(EXERCISE GOAL)
Each entry that appears below should be restated word for word.
━━━━━━━━━━━━━━━━
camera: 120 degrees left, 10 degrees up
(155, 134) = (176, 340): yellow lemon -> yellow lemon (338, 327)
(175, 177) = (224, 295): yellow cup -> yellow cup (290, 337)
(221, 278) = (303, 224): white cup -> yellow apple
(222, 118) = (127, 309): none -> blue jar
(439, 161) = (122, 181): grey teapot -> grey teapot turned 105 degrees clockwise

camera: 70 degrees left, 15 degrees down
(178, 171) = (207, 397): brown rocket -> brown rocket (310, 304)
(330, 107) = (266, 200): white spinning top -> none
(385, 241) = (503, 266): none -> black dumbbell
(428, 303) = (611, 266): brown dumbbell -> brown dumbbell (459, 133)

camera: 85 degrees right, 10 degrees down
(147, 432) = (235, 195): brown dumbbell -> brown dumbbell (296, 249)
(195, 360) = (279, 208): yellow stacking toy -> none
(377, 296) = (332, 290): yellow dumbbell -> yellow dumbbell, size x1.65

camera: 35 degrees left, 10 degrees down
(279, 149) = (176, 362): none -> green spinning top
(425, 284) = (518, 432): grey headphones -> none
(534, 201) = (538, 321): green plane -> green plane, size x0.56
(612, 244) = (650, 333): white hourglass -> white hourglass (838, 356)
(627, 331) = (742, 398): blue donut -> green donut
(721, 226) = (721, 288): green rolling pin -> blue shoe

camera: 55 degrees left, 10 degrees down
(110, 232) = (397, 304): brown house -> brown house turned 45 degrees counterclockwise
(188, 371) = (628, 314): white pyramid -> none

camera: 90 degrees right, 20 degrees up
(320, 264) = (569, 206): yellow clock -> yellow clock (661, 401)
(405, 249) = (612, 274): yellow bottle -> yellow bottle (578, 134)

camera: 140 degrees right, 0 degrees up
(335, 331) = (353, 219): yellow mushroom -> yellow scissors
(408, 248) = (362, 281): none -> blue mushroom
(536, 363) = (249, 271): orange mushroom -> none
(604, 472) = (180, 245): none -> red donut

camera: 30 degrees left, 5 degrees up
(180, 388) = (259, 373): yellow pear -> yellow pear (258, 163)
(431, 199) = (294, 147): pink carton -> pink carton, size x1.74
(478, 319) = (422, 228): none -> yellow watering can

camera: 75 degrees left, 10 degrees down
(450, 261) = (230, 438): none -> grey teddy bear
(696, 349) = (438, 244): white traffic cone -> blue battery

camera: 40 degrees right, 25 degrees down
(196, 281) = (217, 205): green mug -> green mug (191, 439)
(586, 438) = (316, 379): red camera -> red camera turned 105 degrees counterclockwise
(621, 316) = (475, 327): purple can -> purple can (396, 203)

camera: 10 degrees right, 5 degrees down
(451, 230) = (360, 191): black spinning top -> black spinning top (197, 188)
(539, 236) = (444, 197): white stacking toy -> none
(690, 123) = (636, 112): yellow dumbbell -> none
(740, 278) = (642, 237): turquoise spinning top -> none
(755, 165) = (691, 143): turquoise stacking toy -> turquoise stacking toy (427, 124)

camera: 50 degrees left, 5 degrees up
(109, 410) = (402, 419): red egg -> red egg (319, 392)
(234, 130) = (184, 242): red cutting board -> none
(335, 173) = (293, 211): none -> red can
━━━━━━━━━━━━━━━━
(ANSWER BOX)
camera: 120 degrees left, 10 degrees up
(155, 134) = (176, 340): yellow lemon -> yellow lemon (338, 327)
(175, 177) = (224, 295): yellow cup -> yellow cup (290, 337)
(221, 278) = (303, 224): white cup -> yellow apple
(222, 118) = (127, 309): none -> blue jar
(439, 161) = (122, 181): grey teapot -> grey teapot turned 105 degrees clockwise

camera: 70 degrees left, 15 degrees down
(178, 171) = (207, 397): brown rocket -> brown rocket (310, 304)
(330, 107) = (266, 200): white spinning top -> none
(385, 241) = (503, 266): none -> black dumbbell
(428, 303) = (611, 266): brown dumbbell -> brown dumbbell (459, 133)

camera: 85 degrees right, 10 degrees down
(147, 432) = (235, 195): brown dumbbell -> brown dumbbell (296, 249)
(195, 360) = (279, 208): yellow stacking toy -> none
(377, 296) = (332, 290): yellow dumbbell -> yellow dumbbell, size x1.65

camera: 35 degrees left, 10 degrees down
(279, 149) = (176, 362): none -> green spinning top
(425, 284) = (518, 432): grey headphones -> none
(534, 201) = (538, 321): green plane -> green plane, size x0.56
(612, 244) = (650, 333): white hourglass -> white hourglass (838, 356)
(627, 331) = (742, 398): blue donut -> green donut
(721, 226) = (721, 288): green rolling pin -> blue shoe

camera: 55 degrees left, 10 degrees down
(110, 232) = (397, 304): brown house -> brown house turned 45 degrees counterclockwise
(188, 371) = (628, 314): white pyramid -> none

camera: 90 degrees right, 20 degrees up
(320, 264) = (569, 206): yellow clock -> yellow clock (661, 401)
(405, 249) = (612, 274): yellow bottle -> yellow bottle (578, 134)

camera: 140 degrees right, 0 degrees up
(335, 331) = (353, 219): yellow mushroom -> yellow scissors
(408, 248) = (362, 281): none -> blue mushroom
(536, 363) = (249, 271): orange mushroom -> none
(604, 472) = (180, 245): none -> red donut

camera: 30 degrees left, 5 degrees up
(180, 388) = (259, 373): yellow pear -> yellow pear (258, 163)
(431, 199) = (294, 147): pink carton -> pink carton, size x1.74
(478, 319) = (422, 228): none -> yellow watering can

camera: 75 degrees left, 10 degrees down
(450, 261) = (230, 438): none -> grey teddy bear
(696, 349) = (438, 244): white traffic cone -> blue battery

camera: 40 degrees right, 25 degrees down
(196, 281) = (217, 205): green mug -> green mug (191, 439)
(586, 438) = (316, 379): red camera -> red camera turned 105 degrees counterclockwise
(621, 316) = (475, 327): purple can -> purple can (396, 203)

camera: 10 degrees right, 5 degrees down
(451, 230) = (360, 191): black spinning top -> black spinning top (197, 188)
(539, 236) = (444, 197): white stacking toy -> none
(690, 123) = (636, 112): yellow dumbbell -> none
(740, 278) = (642, 237): turquoise spinning top -> none
(755, 165) = (691, 143): turquoise stacking toy -> turquoise stacking toy (427, 124)

camera: 50 degrees left, 5 degrees up
(109, 410) = (402, 419): red egg -> red egg (319, 392)
(234, 130) = (184, 242): red cutting board -> none
(335, 173) = (293, 211): none -> red can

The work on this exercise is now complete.